▶ **MATERIAL PROVIDED**
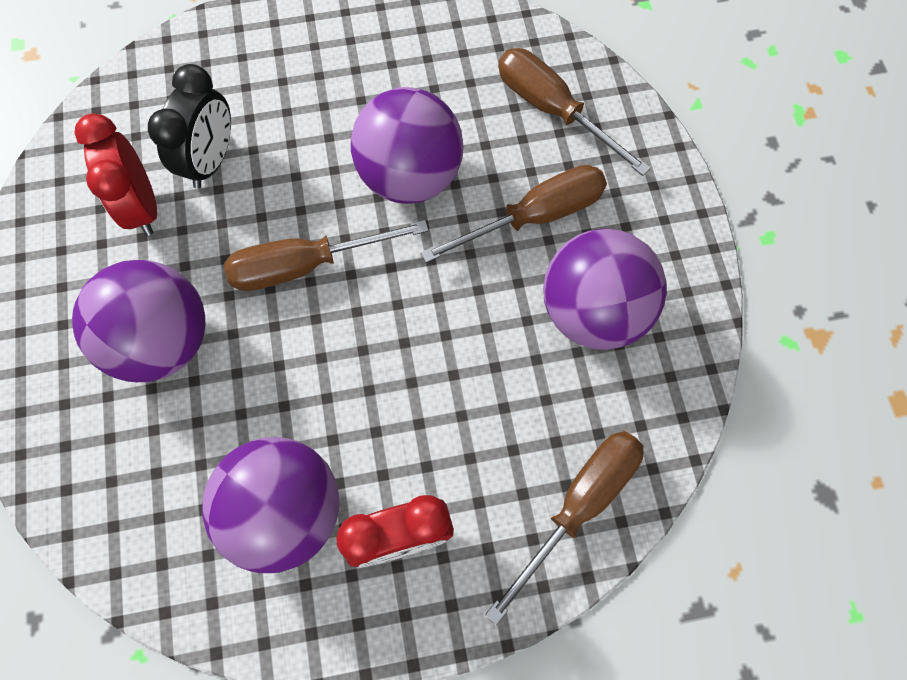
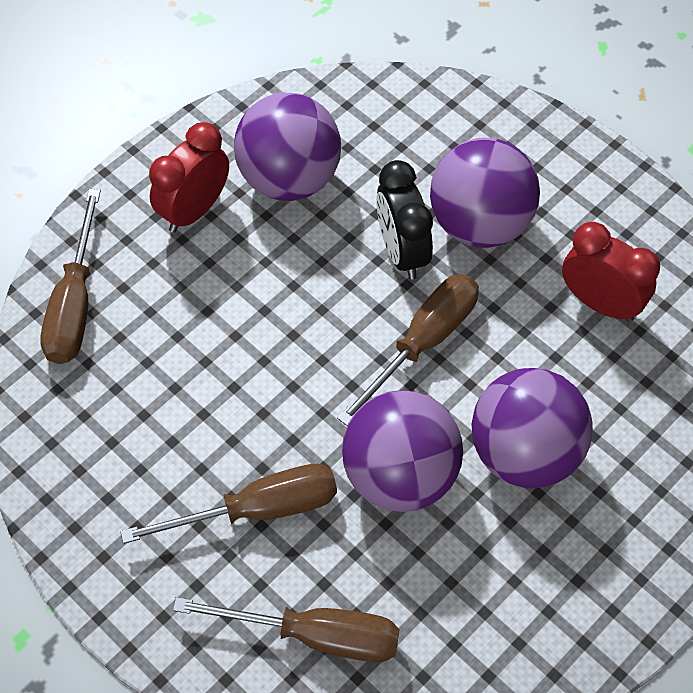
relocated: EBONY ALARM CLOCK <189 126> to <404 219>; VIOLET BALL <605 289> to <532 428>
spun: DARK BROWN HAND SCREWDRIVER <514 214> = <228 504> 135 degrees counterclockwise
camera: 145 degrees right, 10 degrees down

▶ **TASK REQUIREMENTS**
Pictures stay out. Write out everything else in the material exactly.

▶ **RESULT OF THIS EXERCISE**
relocated: EBONY ALARM CLOCK <189 126> to <404 219>; VIOLET BALL <605 289> to <532 428>
spun: DARK BROWN HAND SCREWDRIVER <514 214> = <228 504> 135 degrees counterclockwise
camera: 145 degrees right, 10 degrees down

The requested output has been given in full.